» **Assignment**: Give back only the lines from the one with "D3: zener 15V (A VS, K N_14) -> none" through the last line of the data, exactly as they appear.

Before-and-after change data
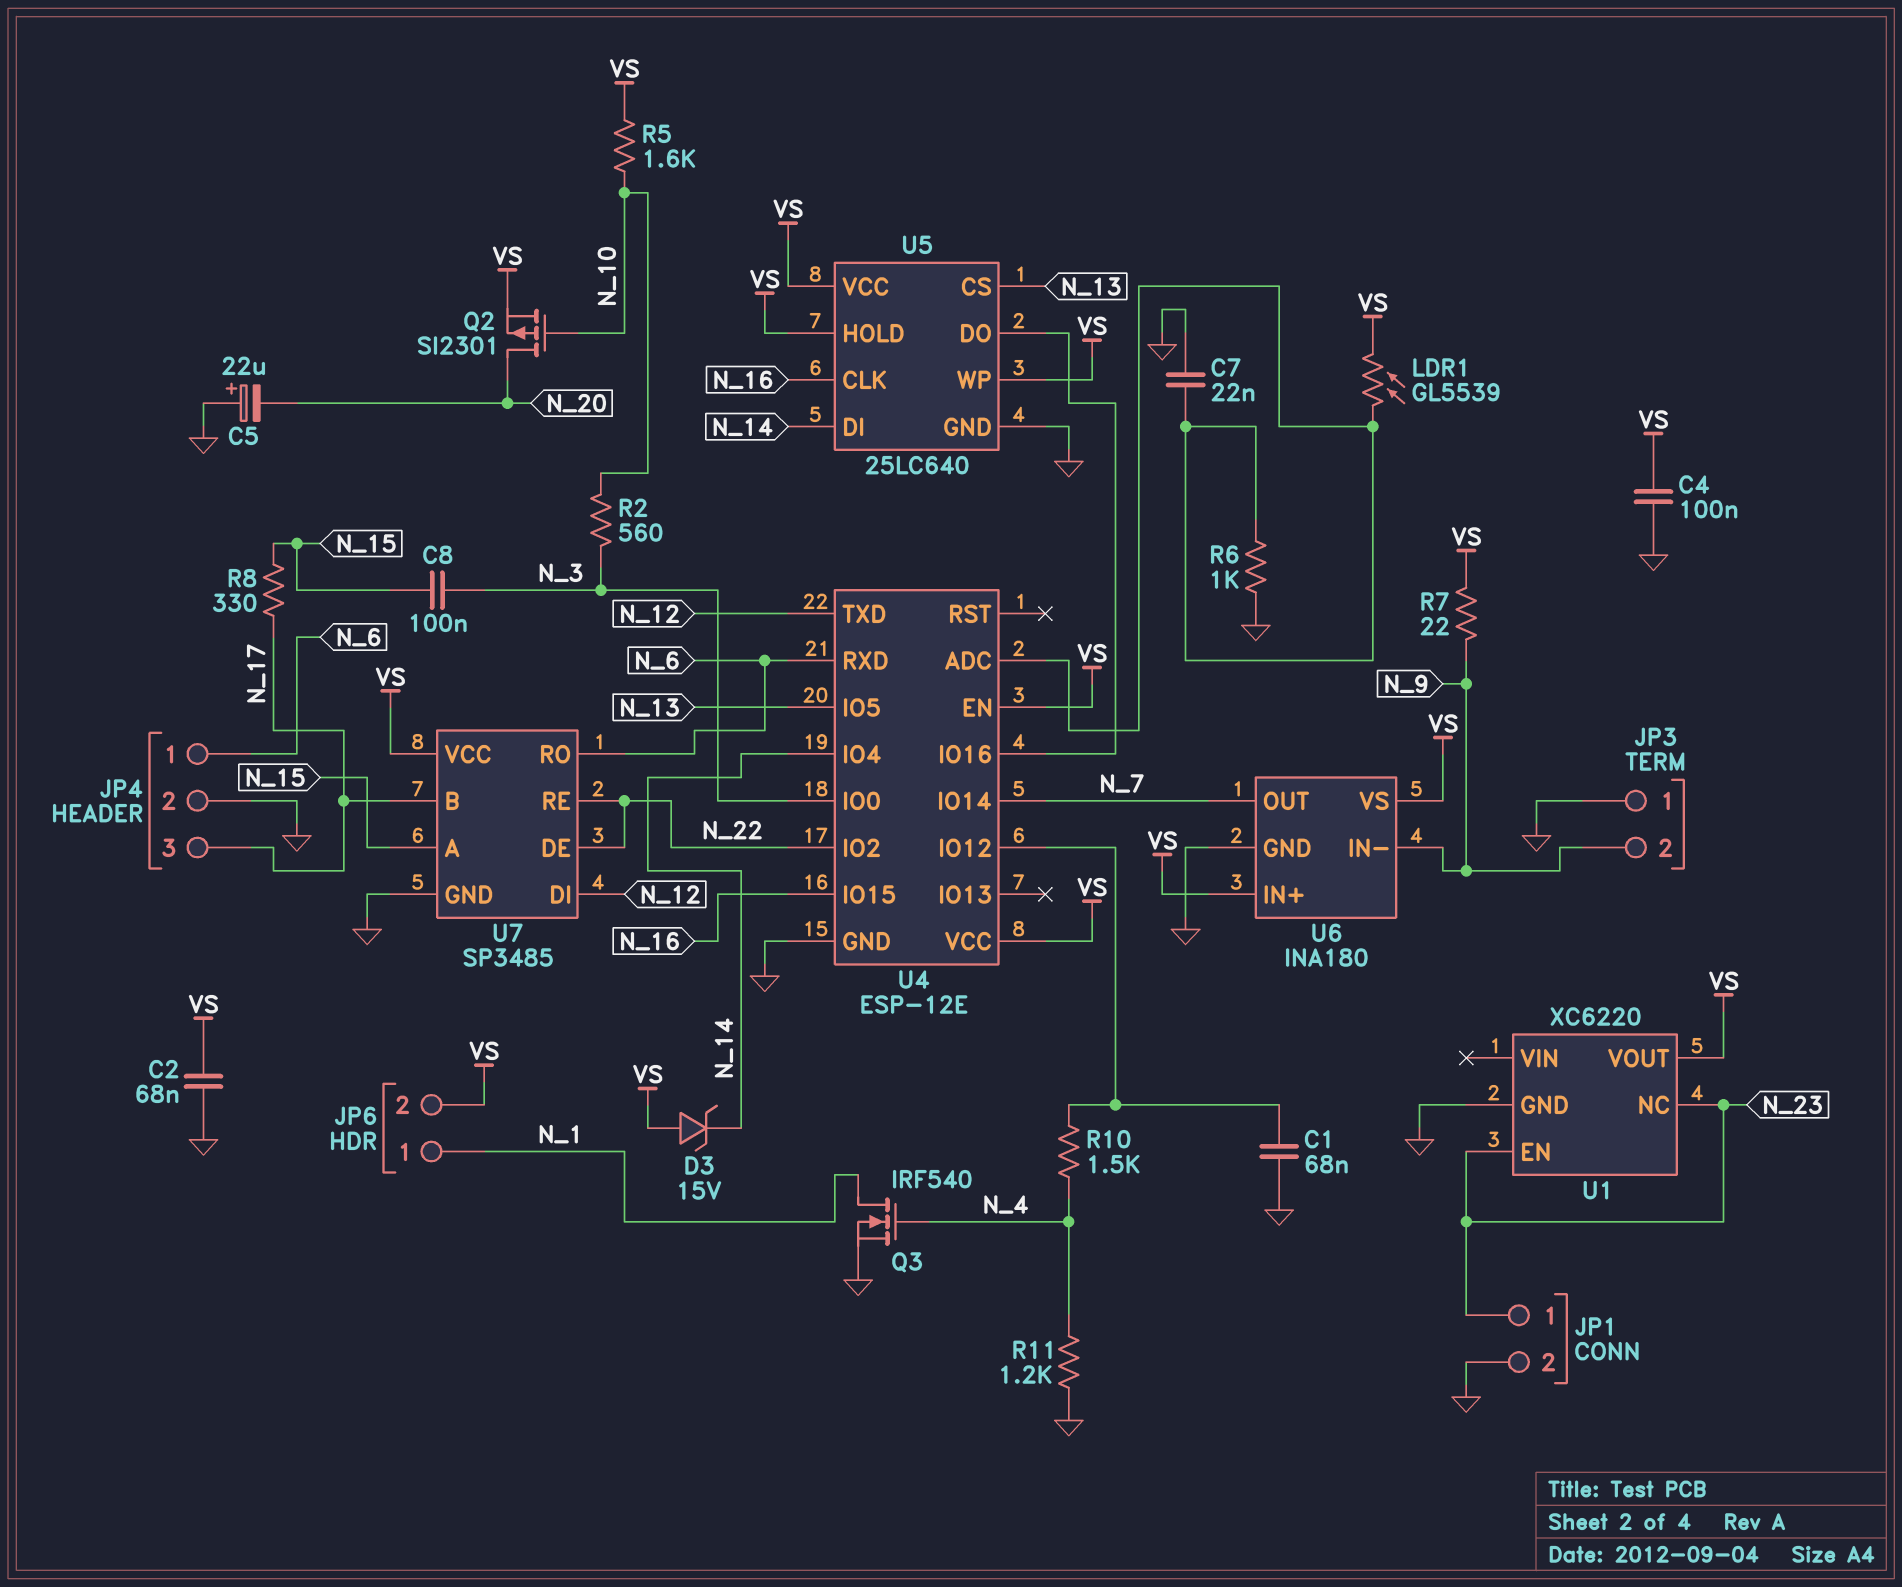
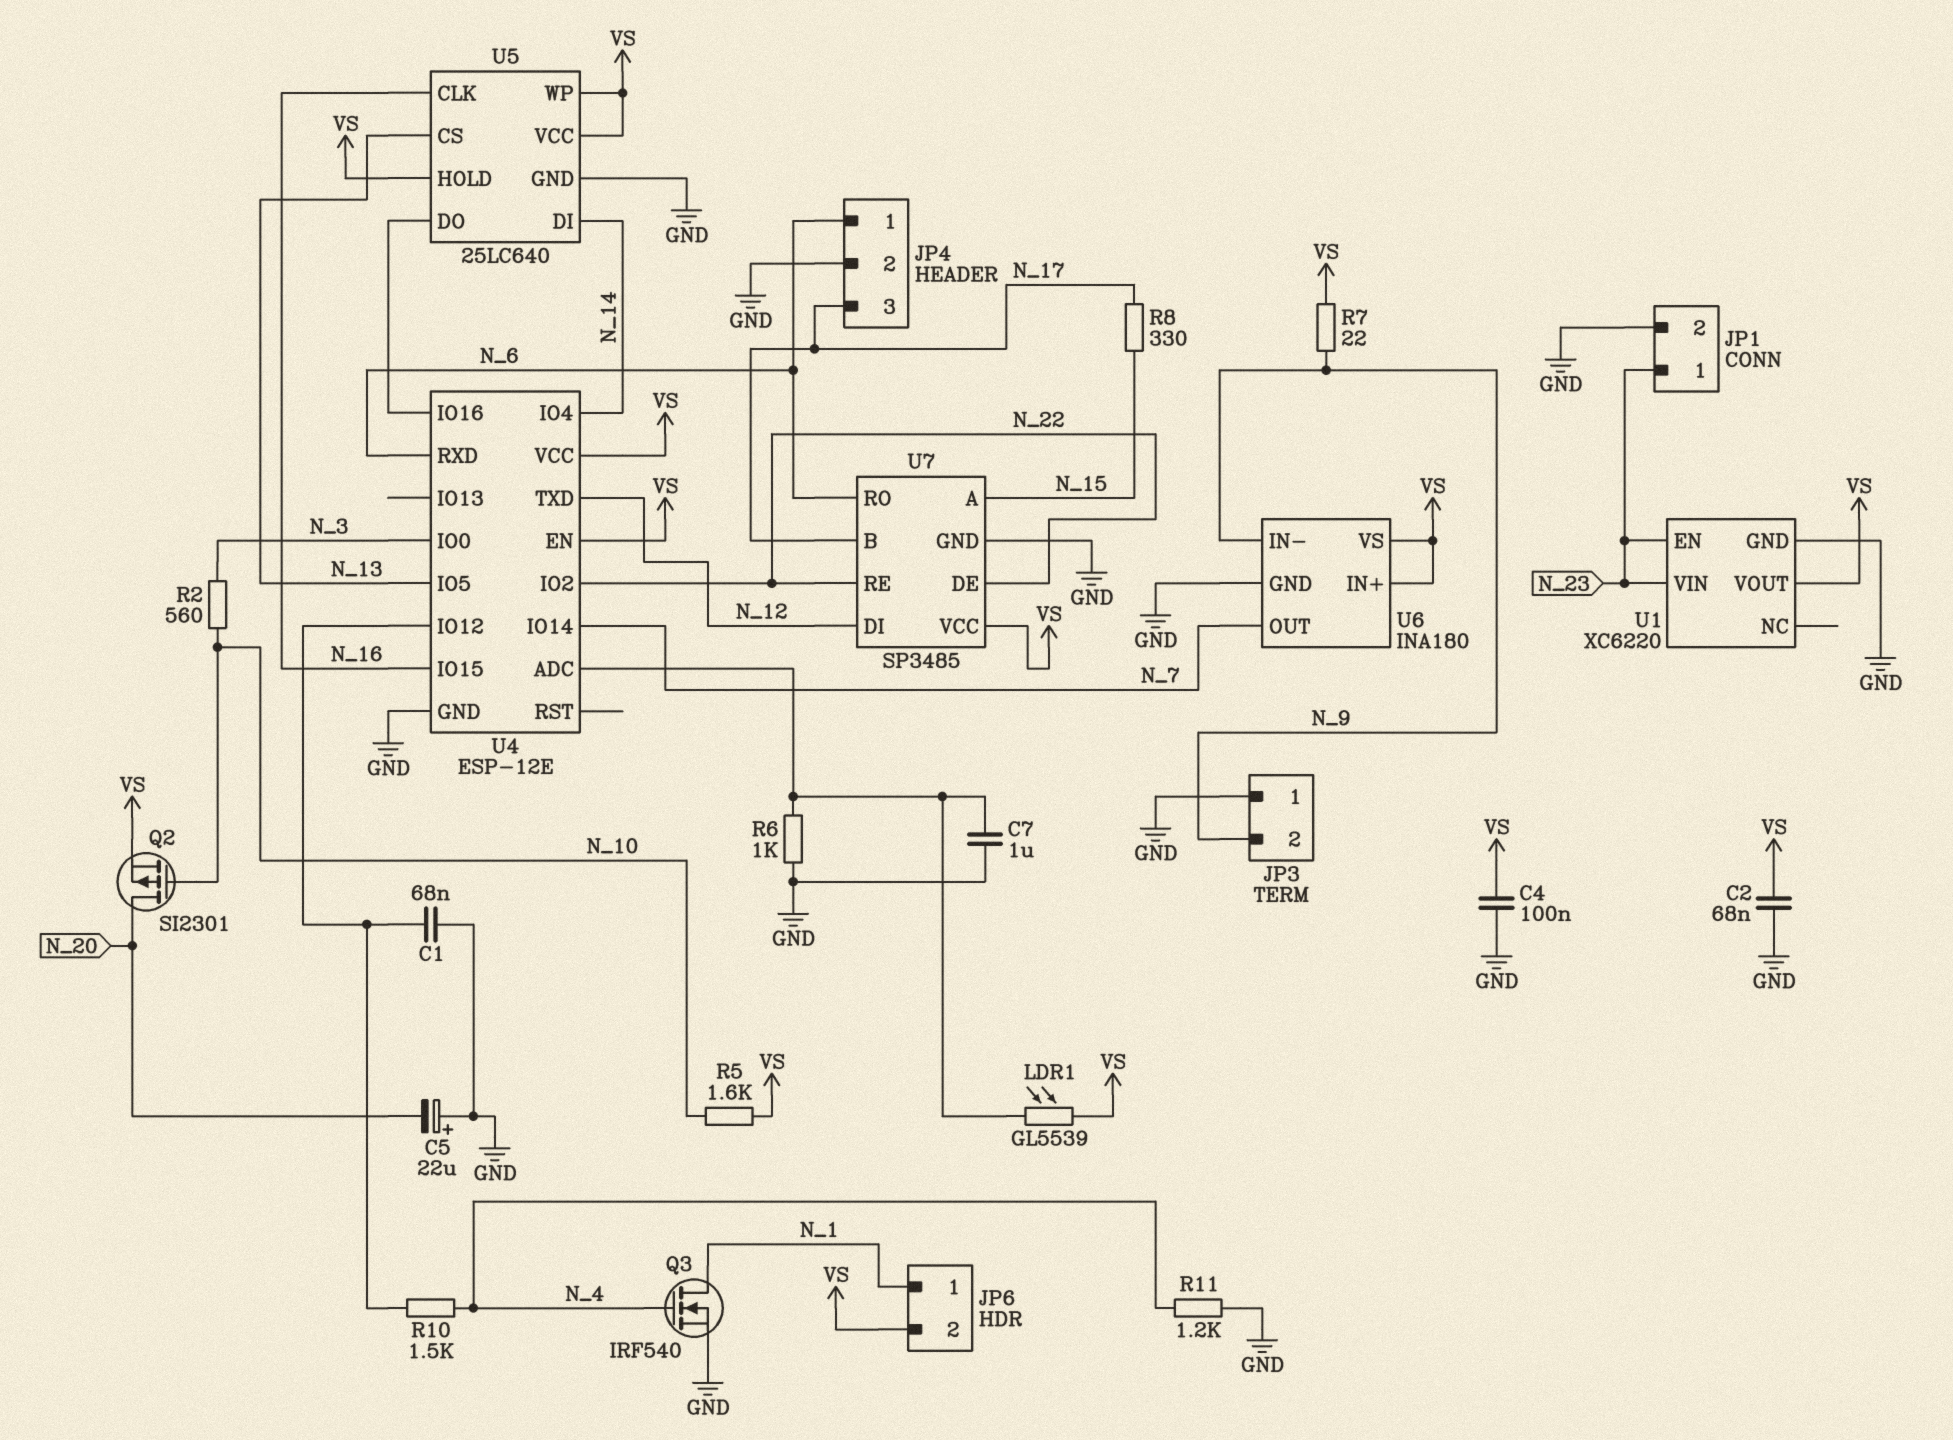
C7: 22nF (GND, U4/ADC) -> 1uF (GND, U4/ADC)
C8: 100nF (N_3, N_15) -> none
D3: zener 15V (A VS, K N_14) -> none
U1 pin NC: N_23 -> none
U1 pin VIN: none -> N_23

» **The answer**:
D3: zener 15V (A VS, K N_14) -> none
U1 pin NC: N_23 -> none
U1 pin VIN: none -> N_23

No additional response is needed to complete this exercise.